## Aim of the task
In the data below, find every line with the string "capsule" and pull it out.

[Image change detection data]
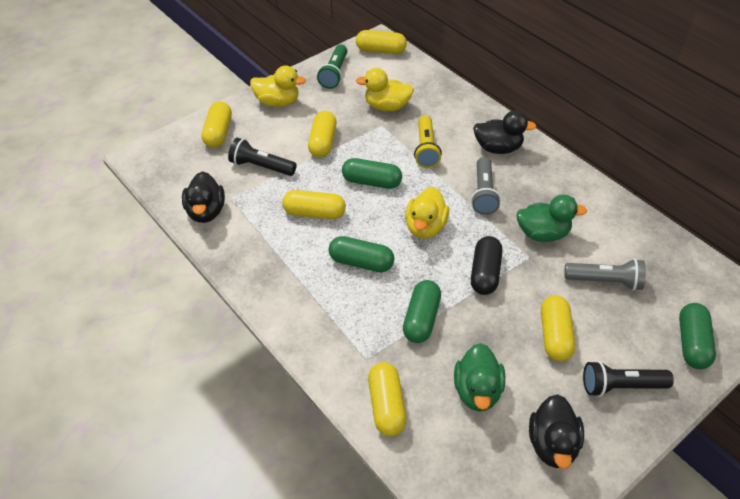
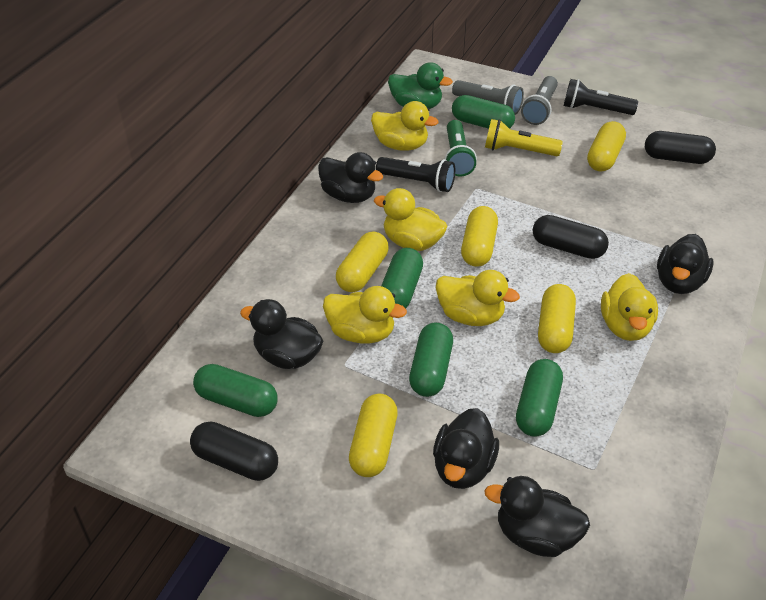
black capsule: 1 -> 3
black duck: 3 -> 5
green capsule: 4 -> 5
green duck: 2 -> 1
yellow capsule: 6 -> 5
yellow duck: 3 -> 5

## Answer section
black capsule: 1 -> 3
green capsule: 4 -> 5
yellow capsule: 6 -> 5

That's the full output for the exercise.